Your assignment:
Go to the line holding "(719, 408) = (984, 142): turquoise" in the entries below and write out exactly every line down to and including the line holding "(150, 165) = (125, 156): none".

- - -

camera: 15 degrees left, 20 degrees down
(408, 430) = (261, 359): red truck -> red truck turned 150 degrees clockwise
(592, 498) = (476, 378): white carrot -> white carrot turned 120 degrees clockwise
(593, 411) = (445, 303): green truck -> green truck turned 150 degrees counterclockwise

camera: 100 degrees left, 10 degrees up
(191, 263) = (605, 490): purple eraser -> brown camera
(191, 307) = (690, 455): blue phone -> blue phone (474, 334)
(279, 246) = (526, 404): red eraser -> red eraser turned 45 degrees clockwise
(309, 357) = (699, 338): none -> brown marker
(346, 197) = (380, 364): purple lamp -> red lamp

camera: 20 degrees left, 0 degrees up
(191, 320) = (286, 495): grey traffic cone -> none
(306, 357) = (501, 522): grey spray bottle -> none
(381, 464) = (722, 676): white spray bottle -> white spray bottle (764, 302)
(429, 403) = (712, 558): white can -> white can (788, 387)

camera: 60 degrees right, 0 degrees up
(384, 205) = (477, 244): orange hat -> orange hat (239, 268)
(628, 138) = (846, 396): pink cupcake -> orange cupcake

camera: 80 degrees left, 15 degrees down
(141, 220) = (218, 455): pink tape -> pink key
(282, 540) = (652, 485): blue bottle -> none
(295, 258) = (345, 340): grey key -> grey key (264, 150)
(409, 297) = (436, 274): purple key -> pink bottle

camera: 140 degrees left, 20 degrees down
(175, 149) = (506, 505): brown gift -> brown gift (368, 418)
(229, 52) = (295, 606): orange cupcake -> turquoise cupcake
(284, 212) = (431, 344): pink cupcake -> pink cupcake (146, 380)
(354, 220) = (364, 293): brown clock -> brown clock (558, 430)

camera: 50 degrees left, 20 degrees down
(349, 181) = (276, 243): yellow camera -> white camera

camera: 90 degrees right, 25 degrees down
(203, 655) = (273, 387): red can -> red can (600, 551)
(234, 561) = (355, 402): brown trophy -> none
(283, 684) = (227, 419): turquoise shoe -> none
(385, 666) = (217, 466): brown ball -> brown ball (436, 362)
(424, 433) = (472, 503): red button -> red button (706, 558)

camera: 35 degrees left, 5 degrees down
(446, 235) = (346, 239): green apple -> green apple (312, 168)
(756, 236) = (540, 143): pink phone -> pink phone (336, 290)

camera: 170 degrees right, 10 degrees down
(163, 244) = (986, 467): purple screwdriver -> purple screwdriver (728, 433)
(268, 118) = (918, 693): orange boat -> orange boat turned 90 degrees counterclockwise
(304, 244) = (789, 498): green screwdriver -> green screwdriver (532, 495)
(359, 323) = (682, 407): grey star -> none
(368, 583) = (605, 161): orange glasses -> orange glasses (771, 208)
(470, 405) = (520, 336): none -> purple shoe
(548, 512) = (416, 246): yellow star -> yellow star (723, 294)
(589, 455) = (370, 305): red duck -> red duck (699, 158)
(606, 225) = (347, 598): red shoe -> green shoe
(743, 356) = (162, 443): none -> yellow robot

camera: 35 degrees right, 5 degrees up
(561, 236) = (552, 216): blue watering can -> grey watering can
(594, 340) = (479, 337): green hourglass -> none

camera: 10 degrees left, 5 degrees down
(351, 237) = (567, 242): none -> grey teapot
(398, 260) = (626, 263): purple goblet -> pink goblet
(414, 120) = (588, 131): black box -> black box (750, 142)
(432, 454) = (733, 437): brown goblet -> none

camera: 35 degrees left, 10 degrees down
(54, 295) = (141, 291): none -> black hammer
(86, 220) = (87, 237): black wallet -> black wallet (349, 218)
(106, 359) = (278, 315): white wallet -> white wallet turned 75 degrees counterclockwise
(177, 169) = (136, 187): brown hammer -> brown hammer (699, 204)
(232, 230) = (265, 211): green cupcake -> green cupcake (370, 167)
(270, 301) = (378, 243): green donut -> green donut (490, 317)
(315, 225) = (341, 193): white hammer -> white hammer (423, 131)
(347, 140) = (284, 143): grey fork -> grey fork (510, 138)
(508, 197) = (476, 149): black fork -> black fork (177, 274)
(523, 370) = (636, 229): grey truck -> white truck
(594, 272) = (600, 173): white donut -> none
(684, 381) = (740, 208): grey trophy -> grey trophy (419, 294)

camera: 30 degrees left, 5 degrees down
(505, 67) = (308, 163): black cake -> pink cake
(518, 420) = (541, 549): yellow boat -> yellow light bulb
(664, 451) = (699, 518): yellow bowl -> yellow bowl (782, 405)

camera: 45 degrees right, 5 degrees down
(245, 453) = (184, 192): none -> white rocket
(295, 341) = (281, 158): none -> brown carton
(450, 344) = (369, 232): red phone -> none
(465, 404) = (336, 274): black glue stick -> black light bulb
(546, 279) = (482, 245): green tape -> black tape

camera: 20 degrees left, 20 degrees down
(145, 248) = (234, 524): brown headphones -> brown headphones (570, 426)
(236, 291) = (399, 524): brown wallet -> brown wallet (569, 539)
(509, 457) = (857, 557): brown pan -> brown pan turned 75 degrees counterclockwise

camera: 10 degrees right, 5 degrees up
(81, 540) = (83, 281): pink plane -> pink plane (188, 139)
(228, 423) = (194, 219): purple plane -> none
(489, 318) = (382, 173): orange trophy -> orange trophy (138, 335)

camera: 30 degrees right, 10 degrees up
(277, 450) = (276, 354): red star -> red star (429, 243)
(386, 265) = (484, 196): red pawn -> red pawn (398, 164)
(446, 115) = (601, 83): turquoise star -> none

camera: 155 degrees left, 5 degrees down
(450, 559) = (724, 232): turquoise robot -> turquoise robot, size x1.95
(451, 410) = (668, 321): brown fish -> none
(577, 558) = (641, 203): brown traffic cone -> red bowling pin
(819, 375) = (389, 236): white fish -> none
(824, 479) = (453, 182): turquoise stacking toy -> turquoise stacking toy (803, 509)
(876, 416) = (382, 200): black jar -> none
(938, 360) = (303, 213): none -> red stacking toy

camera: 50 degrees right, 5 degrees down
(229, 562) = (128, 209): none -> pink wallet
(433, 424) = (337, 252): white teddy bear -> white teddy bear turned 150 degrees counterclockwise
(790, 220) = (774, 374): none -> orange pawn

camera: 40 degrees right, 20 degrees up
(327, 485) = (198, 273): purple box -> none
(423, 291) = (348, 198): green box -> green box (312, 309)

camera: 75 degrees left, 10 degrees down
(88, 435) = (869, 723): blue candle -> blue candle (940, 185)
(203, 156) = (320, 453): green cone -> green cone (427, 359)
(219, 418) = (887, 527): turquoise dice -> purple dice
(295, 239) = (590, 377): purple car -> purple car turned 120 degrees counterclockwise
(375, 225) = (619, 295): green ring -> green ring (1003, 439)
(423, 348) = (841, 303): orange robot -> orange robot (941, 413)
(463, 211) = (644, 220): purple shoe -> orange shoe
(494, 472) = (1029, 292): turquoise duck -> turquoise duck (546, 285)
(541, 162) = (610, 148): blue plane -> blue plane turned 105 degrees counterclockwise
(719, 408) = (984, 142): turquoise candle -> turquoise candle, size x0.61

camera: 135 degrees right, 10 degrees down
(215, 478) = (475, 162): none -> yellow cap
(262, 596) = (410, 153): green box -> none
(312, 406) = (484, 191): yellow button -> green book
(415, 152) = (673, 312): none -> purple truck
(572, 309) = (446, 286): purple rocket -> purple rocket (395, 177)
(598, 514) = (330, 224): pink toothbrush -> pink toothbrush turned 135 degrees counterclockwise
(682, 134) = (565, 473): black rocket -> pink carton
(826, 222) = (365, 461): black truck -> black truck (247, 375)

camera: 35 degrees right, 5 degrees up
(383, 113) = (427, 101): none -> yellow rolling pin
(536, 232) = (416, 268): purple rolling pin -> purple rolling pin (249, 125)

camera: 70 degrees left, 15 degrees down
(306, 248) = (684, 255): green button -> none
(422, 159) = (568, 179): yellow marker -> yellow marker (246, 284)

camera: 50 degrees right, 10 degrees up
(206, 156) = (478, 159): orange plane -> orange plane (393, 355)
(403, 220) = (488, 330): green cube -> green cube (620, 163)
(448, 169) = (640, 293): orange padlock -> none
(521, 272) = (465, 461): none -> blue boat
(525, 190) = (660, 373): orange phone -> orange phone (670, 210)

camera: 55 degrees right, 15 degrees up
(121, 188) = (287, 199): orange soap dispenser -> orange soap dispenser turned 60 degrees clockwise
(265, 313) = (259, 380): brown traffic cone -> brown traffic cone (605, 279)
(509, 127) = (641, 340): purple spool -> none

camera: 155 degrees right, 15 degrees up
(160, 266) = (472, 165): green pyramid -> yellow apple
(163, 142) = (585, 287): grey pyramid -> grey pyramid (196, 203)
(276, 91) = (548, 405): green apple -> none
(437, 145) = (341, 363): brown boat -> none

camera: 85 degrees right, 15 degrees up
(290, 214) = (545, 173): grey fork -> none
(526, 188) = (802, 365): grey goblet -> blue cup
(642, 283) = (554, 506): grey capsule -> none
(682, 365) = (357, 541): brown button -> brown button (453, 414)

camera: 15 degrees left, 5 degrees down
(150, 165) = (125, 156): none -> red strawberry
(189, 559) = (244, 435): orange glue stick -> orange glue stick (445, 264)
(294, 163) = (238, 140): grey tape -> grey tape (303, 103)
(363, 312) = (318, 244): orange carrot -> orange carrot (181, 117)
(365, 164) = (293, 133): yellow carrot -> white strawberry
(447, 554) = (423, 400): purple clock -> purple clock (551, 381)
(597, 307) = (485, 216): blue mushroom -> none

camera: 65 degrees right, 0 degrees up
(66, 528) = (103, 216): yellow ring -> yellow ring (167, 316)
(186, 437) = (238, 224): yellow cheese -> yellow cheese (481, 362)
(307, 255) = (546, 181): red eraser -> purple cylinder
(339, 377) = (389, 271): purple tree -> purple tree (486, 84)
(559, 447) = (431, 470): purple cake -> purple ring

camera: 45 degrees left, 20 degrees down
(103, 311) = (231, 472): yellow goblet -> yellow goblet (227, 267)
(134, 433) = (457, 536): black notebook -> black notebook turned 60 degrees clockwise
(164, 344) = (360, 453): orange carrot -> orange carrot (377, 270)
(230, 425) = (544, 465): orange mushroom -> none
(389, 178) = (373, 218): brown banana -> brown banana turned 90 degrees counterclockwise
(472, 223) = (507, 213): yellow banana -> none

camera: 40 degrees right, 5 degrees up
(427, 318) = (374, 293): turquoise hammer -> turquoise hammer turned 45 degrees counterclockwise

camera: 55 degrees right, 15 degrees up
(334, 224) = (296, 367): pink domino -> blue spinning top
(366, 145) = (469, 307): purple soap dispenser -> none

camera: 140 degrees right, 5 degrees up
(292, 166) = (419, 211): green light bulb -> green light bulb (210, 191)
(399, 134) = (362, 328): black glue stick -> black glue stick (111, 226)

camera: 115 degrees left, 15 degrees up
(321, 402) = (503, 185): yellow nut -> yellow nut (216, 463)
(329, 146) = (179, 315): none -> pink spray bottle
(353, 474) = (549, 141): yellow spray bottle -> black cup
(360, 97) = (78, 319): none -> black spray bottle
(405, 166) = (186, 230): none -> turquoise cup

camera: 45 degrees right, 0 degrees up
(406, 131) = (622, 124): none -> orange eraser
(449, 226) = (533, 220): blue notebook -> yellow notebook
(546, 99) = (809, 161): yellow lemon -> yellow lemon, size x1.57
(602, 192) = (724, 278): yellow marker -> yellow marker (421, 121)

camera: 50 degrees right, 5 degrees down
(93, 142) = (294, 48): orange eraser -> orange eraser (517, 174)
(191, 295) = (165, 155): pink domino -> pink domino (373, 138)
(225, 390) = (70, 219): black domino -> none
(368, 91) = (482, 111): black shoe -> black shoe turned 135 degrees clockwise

- - -

Answer section:
(719, 408) = (984, 142): turquoise candle -> turquoise candle, size x0.61

camera: 135 degrees right, 10 degrees down
(215, 478) = (475, 162): none -> yellow cap
(262, 596) = (410, 153): green box -> none
(312, 406) = (484, 191): yellow button -> green book
(415, 152) = (673, 312): none -> purple truck
(572, 309) = (446, 286): purple rocket -> purple rocket (395, 177)
(598, 514) = (330, 224): pink toothbrush -> pink toothbrush turned 135 degrees counterclockwise
(682, 134) = (565, 473): black rocket -> pink carton
(826, 222) = (365, 461): black truck -> black truck (247, 375)

camera: 35 degrees right, 5 degrees up
(383, 113) = (427, 101): none -> yellow rolling pin
(536, 232) = (416, 268): purple rolling pin -> purple rolling pin (249, 125)

camera: 70 degrees left, 15 degrees down
(306, 248) = (684, 255): green button -> none
(422, 159) = (568, 179): yellow marker -> yellow marker (246, 284)

camera: 50 degrees right, 10 degrees up
(206, 156) = (478, 159): orange plane -> orange plane (393, 355)
(403, 220) = (488, 330): green cube -> green cube (620, 163)
(448, 169) = (640, 293): orange padlock -> none
(521, 272) = (465, 461): none -> blue boat
(525, 190) = (660, 373): orange phone -> orange phone (670, 210)

camera: 55 degrees right, 15 degrees up
(121, 188) = (287, 199): orange soap dispenser -> orange soap dispenser turned 60 degrees clockwise
(265, 313) = (259, 380): brown traffic cone -> brown traffic cone (605, 279)
(509, 127) = (641, 340): purple spool -> none

camera: 155 degrees right, 15 degrees up
(160, 266) = (472, 165): green pyramid -> yellow apple
(163, 142) = (585, 287): grey pyramid -> grey pyramid (196, 203)
(276, 91) = (548, 405): green apple -> none
(437, 145) = (341, 363): brown boat -> none

camera: 85 degrees right, 15 degrees up
(290, 214) = (545, 173): grey fork -> none
(526, 188) = (802, 365): grey goblet -> blue cup
(642, 283) = (554, 506): grey capsule -> none
(682, 365) = (357, 541): brown button -> brown button (453, 414)

camera: 15 degrees left, 5 degrees down
(150, 165) = (125, 156): none -> red strawberry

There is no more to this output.